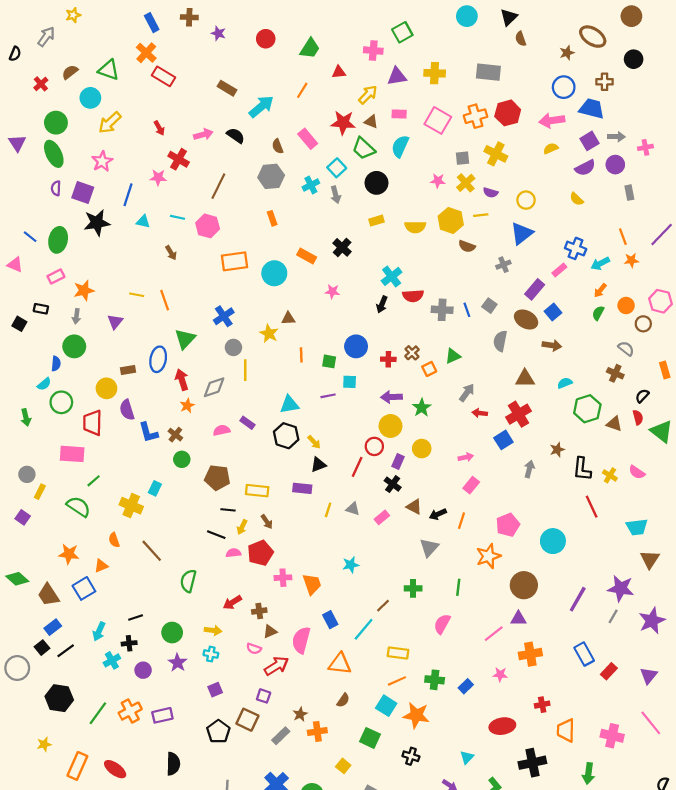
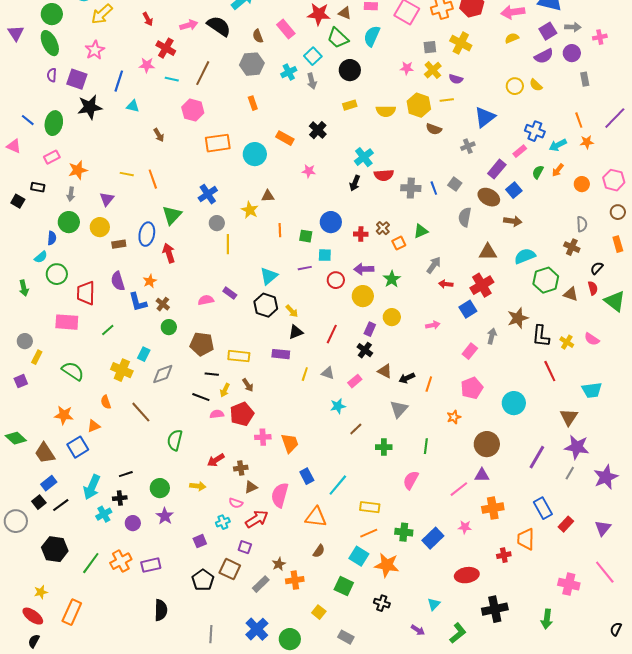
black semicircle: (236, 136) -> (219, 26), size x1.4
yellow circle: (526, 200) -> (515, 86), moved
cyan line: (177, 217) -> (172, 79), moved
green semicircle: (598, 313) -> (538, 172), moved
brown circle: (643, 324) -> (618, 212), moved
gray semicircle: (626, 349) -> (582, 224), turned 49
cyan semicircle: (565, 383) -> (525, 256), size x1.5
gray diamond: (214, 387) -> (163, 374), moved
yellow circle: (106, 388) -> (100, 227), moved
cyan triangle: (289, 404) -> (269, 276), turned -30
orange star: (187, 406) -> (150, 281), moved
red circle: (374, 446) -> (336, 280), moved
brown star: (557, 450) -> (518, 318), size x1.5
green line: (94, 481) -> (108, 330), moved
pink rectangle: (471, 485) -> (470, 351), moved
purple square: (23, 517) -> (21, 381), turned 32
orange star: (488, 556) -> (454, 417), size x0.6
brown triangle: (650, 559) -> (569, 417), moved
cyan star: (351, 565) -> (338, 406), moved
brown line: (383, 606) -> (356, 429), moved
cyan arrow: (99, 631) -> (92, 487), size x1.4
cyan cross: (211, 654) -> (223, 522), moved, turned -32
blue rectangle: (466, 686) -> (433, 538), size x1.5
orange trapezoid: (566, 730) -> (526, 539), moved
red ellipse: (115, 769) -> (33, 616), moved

⁂

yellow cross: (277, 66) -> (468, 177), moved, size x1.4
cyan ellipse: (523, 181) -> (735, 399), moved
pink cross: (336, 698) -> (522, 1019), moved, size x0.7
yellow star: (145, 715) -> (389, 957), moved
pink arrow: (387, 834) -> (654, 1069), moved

⁂

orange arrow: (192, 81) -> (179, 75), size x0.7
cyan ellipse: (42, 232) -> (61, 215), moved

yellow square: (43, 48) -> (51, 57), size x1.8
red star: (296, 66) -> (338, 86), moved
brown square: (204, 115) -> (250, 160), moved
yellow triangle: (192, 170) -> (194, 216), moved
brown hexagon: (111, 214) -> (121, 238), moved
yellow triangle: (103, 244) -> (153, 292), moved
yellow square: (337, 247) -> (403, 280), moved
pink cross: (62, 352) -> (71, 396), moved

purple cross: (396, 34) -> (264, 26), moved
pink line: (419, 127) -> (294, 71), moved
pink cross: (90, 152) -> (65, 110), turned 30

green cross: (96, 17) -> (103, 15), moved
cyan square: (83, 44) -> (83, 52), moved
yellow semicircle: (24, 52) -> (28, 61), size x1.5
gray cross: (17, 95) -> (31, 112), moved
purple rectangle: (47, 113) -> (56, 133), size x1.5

⁂

* _TASK PROMPT_: Keeping every character as it is, restate the lines above that run from the line with "brown square: (204, 115) -> (250, 160), moved" through the line with "pink cross: (90, 152) -> (65, 110), turned 30", both included, and nothing else.

* _PROBLEM SOLUTION_:
brown square: (204, 115) -> (250, 160), moved
yellow triangle: (192, 170) -> (194, 216), moved
brown hexagon: (111, 214) -> (121, 238), moved
yellow triangle: (103, 244) -> (153, 292), moved
yellow square: (337, 247) -> (403, 280), moved
pink cross: (62, 352) -> (71, 396), moved

purple cross: (396, 34) -> (264, 26), moved
pink line: (419, 127) -> (294, 71), moved
pink cross: (90, 152) -> (65, 110), turned 30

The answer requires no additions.